**** Data under study ****

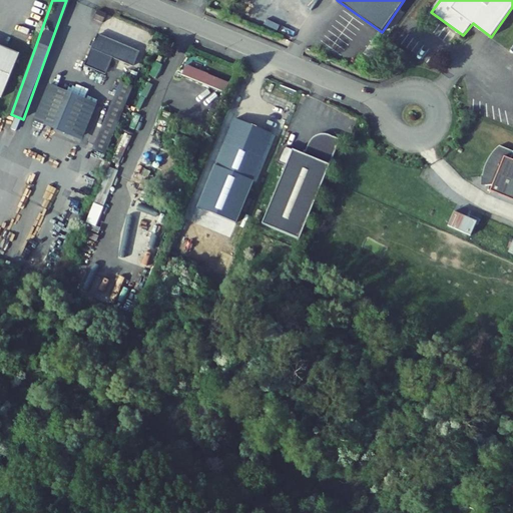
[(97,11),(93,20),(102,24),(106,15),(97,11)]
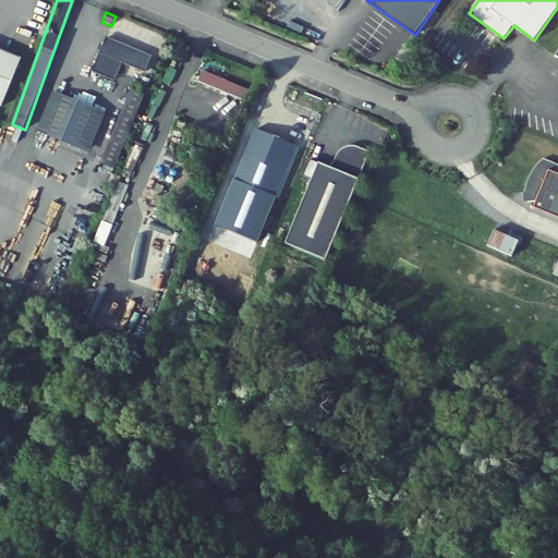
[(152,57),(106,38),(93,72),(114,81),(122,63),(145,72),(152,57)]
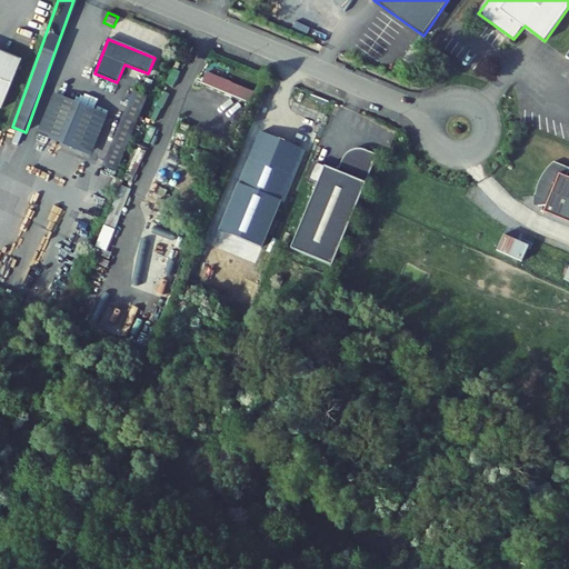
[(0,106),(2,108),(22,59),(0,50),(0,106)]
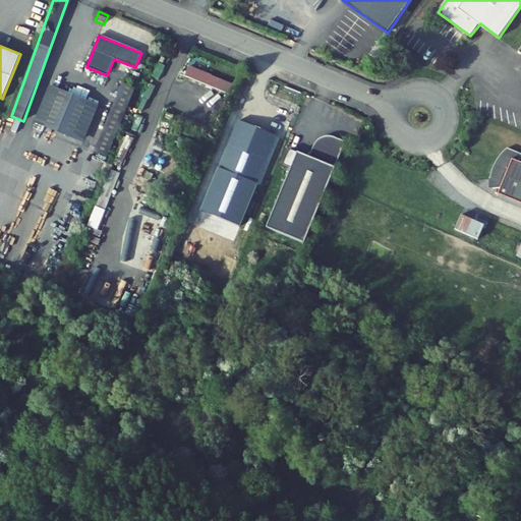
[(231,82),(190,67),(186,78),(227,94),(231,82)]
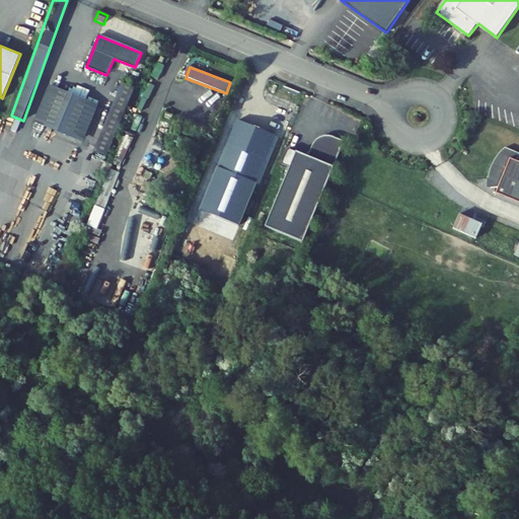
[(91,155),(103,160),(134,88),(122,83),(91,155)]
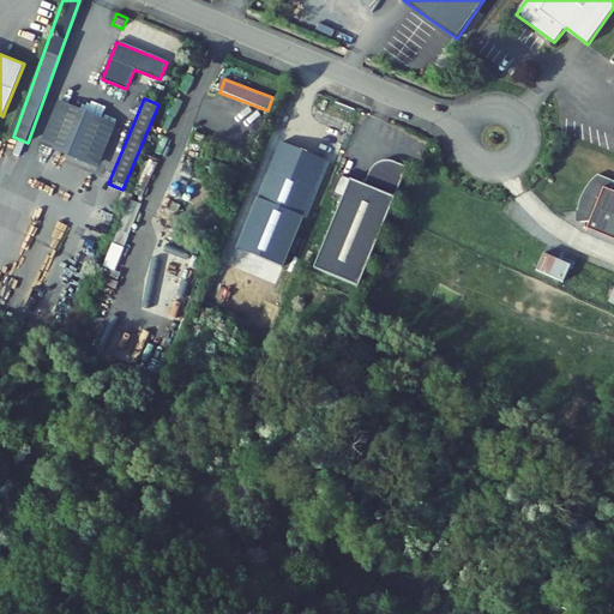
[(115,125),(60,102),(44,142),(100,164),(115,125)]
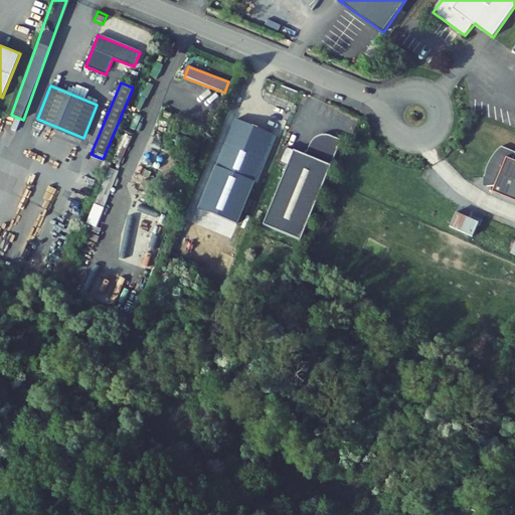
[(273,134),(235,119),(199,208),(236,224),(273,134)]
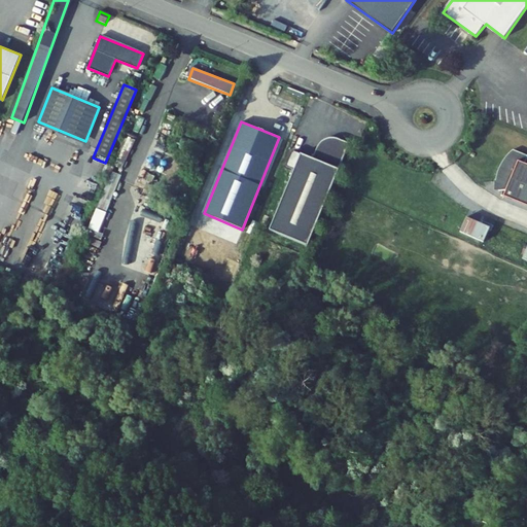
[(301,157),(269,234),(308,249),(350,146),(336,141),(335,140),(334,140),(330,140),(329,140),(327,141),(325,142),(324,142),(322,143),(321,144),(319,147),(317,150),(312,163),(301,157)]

****

#### Exercise goal
Send back every line above exactly, skipping all pictures.

#### Exercise solution
[(97,11),(93,20),(102,24),(106,15),(97,11)]
[(152,57),(106,38),(93,72),(114,81),(122,63),(145,72),(152,57)]
[(0,106),(2,108),(22,59),(0,50),(0,106)]
[(231,82),(190,67),(186,78),(227,94),(231,82)]
[(91,155),(103,160),(134,88),(122,83),(91,155)]
[(115,125),(60,102),(44,142),(100,164),(115,125)]
[(273,134),(235,119),(199,208),(236,224),(273,134)]
[(301,157),(269,234),(308,249),(350,146),(336,141),(335,140),(334,140),(330,140),(329,140),(327,141),(325,142),(324,142),(322,143),(321,144),(319,147),(317,150),(312,163),(301,157)]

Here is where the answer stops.